An exact copy of all records is expected, minus the images.

--- START ---

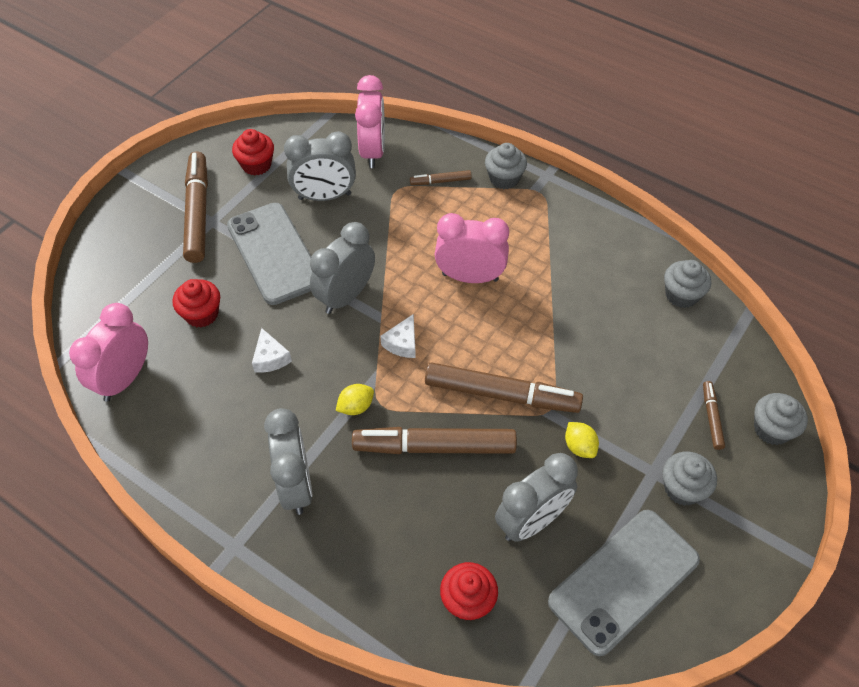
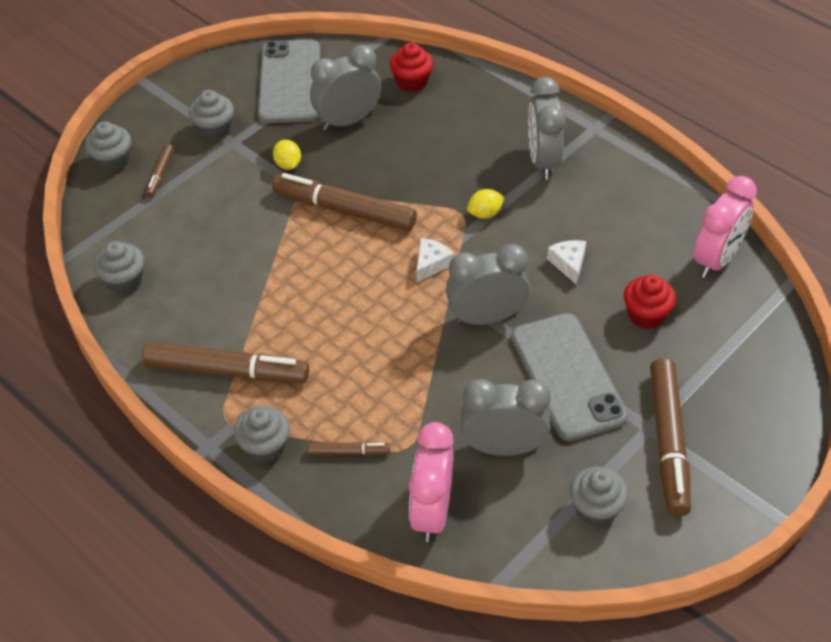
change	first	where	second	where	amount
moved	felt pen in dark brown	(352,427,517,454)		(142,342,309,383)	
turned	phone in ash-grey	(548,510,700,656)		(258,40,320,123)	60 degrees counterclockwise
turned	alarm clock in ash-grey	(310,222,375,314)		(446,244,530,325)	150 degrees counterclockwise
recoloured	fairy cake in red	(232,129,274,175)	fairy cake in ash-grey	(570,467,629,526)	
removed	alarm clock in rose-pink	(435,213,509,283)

--- END ---

RESULT OF THE TASK:
change	first	where	second	where	amount
moved	felt pen in dark brown	(352,427,517,454)		(142,342,309,383)	
turned	phone in ash-grey	(548,510,700,656)		(258,40,320,123)	60 degrees counterclockwise
turned	alarm clock in ash-grey	(310,222,375,314)		(446,244,530,325)	150 degrees counterclockwise
recoloured	fairy cake in red	(232,129,274,175)	fairy cake in ash-grey	(570,467,629,526)	
removed	alarm clock in rose-pink	(435,213,509,283)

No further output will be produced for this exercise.